BEGIN

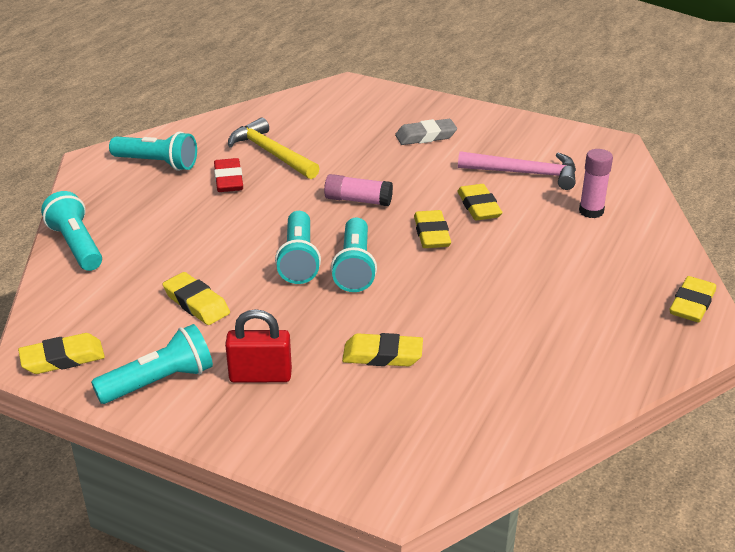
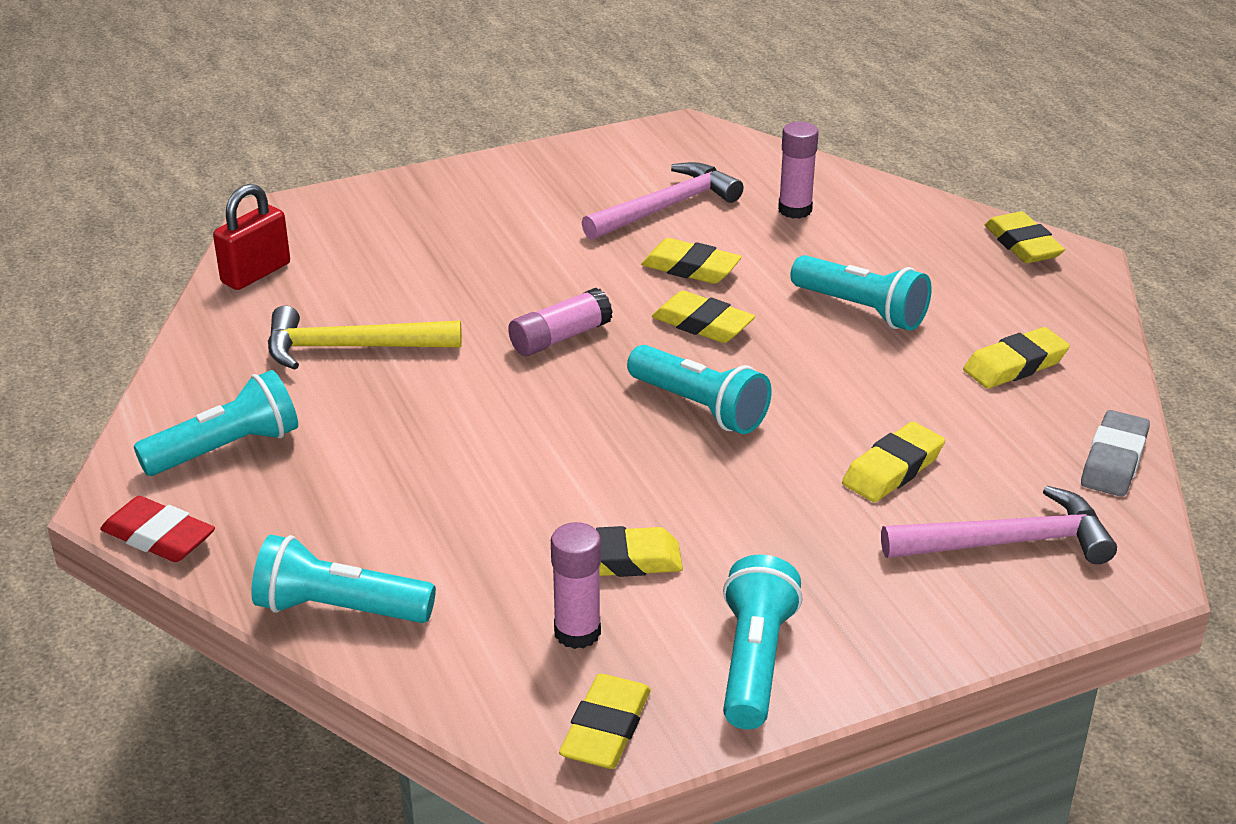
camera: 50 degrees left, 0 degrees up
(126, 317) = (577, 632): none -> pink glue stick
(228, 180) = (364, 409): red eraser -> red eraser (159, 537)
(260, 376) = (832, 575): red padlock -> red padlock (256, 273)
(299, 260) = (630, 439): turquoise flashlight -> turquoise flashlight (861, 310)
(365, 428) = (1008, 542): none -> pink hammer
(425, 136) = (489, 225): grey eraser -> grey eraser (1114, 460)
(551, 356) = (1015, 365): none -> yellow eraser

END

_What is expected_
Return the records exactly. Don't carry the pictures over.

_Answer to this problem_
camera: 50 degrees left, 0 degrees up
(126, 317) = (577, 632): none -> pink glue stick
(228, 180) = (364, 409): red eraser -> red eraser (159, 537)
(260, 376) = (832, 575): red padlock -> red padlock (256, 273)
(299, 260) = (630, 439): turquoise flashlight -> turquoise flashlight (861, 310)
(365, 428) = (1008, 542): none -> pink hammer
(425, 136) = (489, 225): grey eraser -> grey eraser (1114, 460)
(551, 356) = (1015, 365): none -> yellow eraser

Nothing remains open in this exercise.